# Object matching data
::::

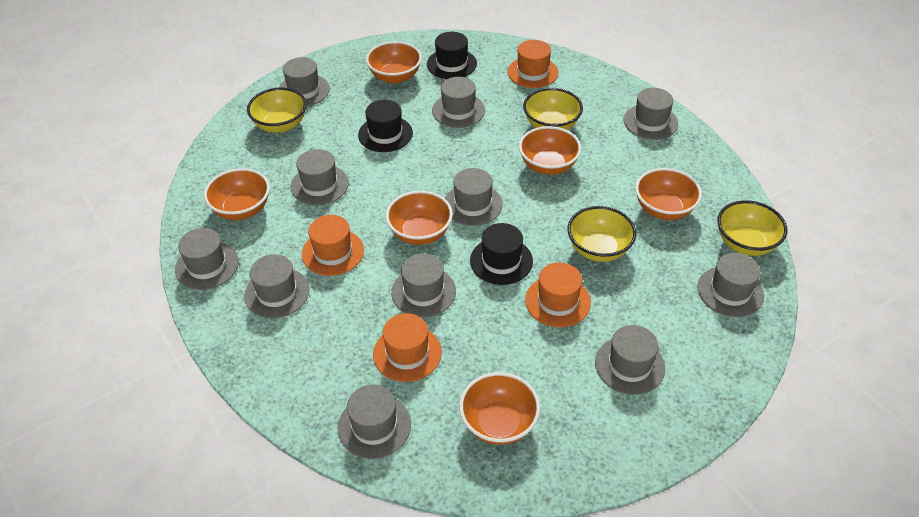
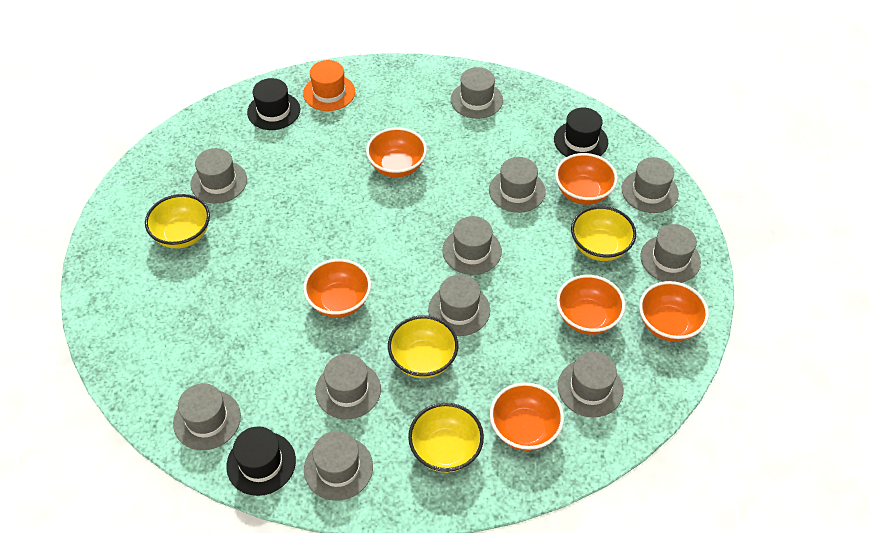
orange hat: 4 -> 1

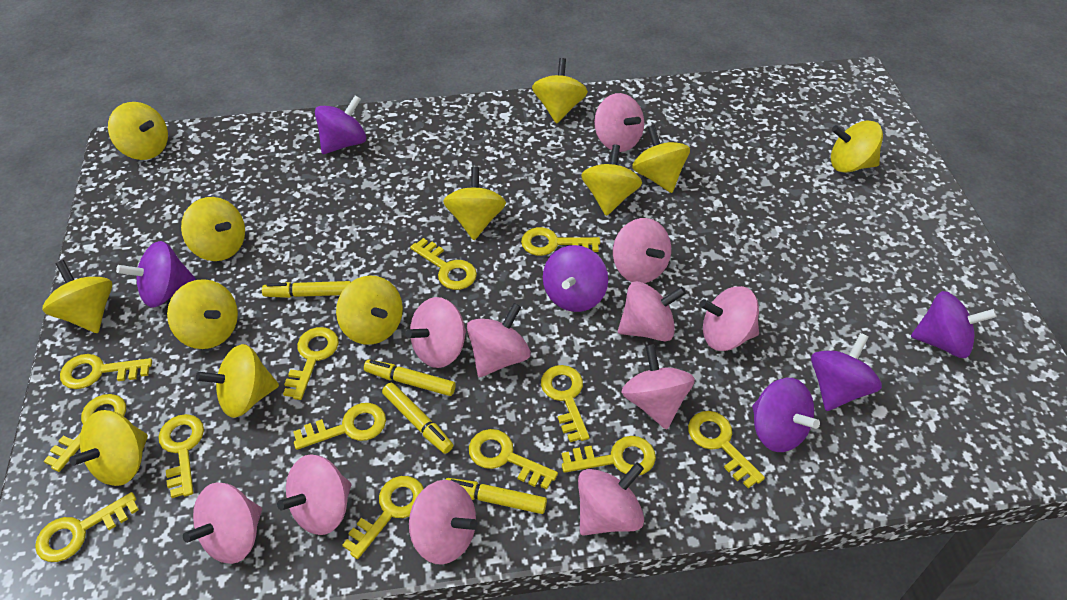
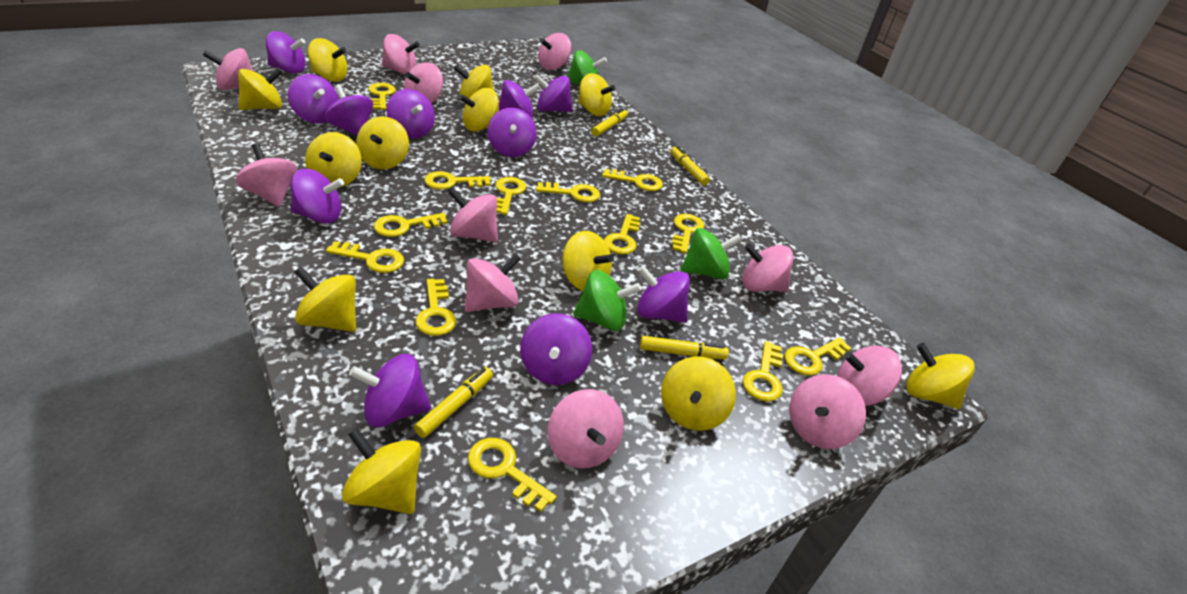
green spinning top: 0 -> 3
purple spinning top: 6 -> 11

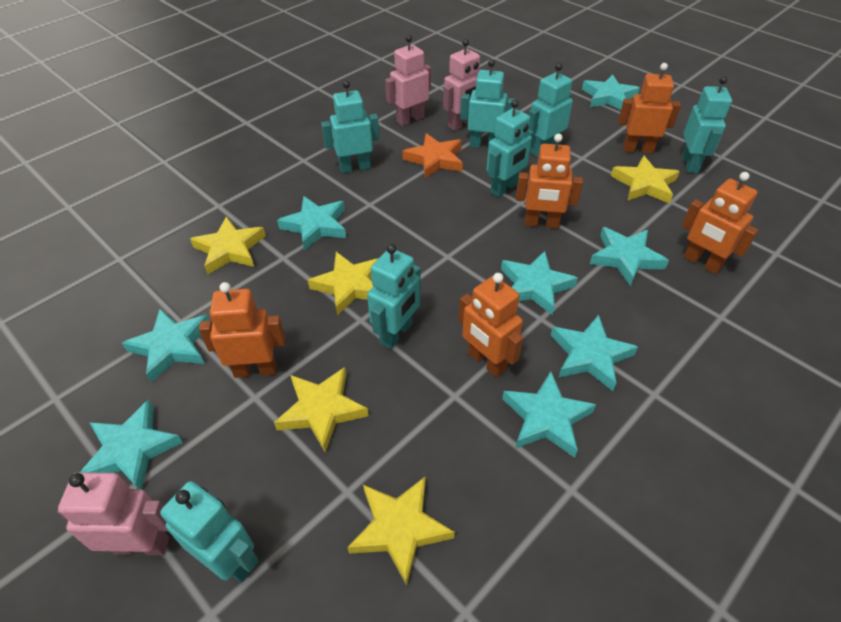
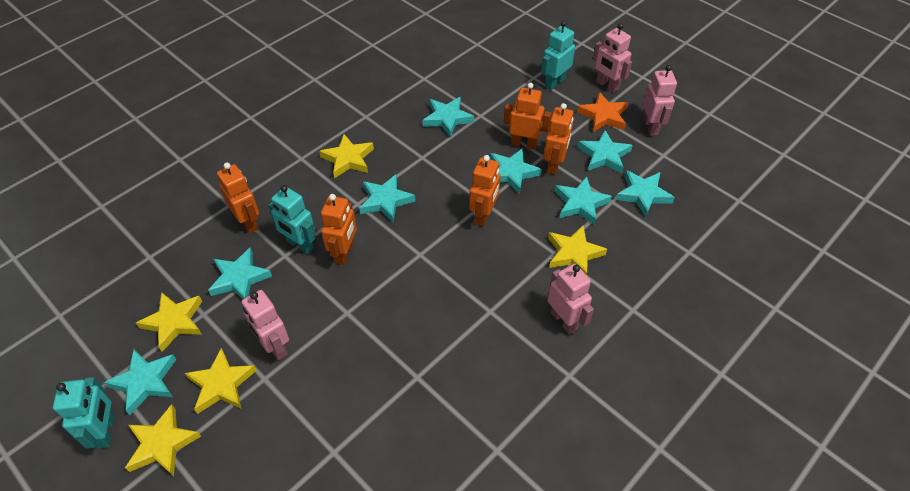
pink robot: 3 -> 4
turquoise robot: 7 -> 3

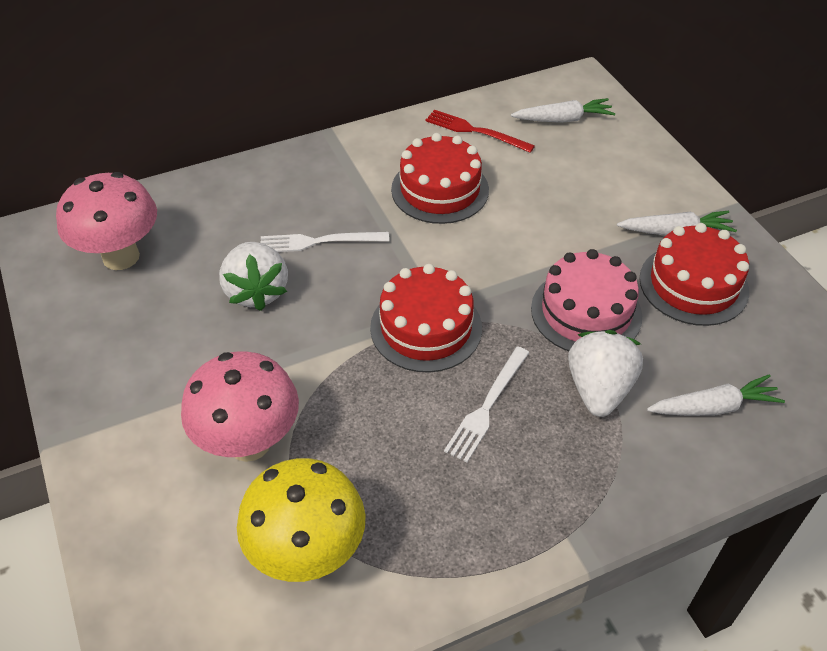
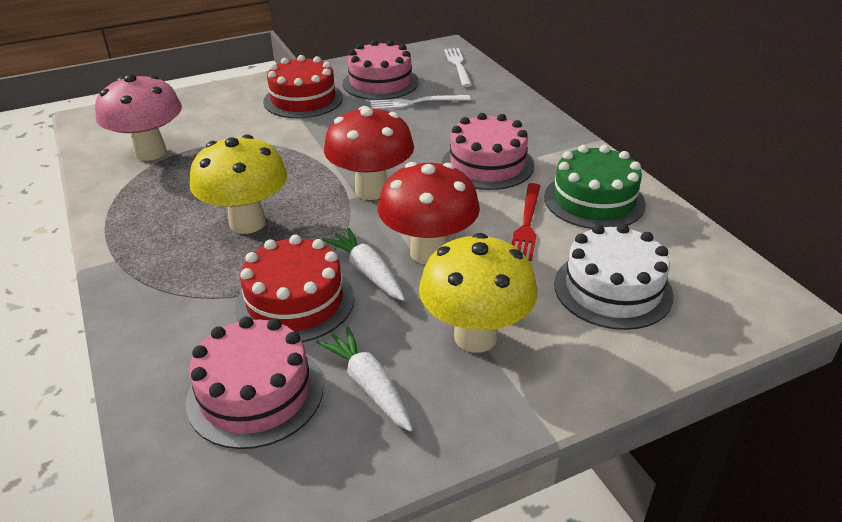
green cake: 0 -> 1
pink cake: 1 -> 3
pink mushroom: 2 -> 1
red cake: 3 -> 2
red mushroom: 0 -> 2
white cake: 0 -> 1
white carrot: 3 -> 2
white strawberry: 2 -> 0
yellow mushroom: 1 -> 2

::::

# Task item
Beginning with the line that contains "turquoise robot: 7 -> 3", reproduce every line through the end of the records above exactly, leaving pictures out.

# Final answer
turquoise robot: 7 -> 3

green cake: 0 -> 1
pink cake: 1 -> 3
pink mushroom: 2 -> 1
red cake: 3 -> 2
red mushroom: 0 -> 2
white cake: 0 -> 1
white carrot: 3 -> 2
white strawberry: 2 -> 0
yellow mushroom: 1 -> 2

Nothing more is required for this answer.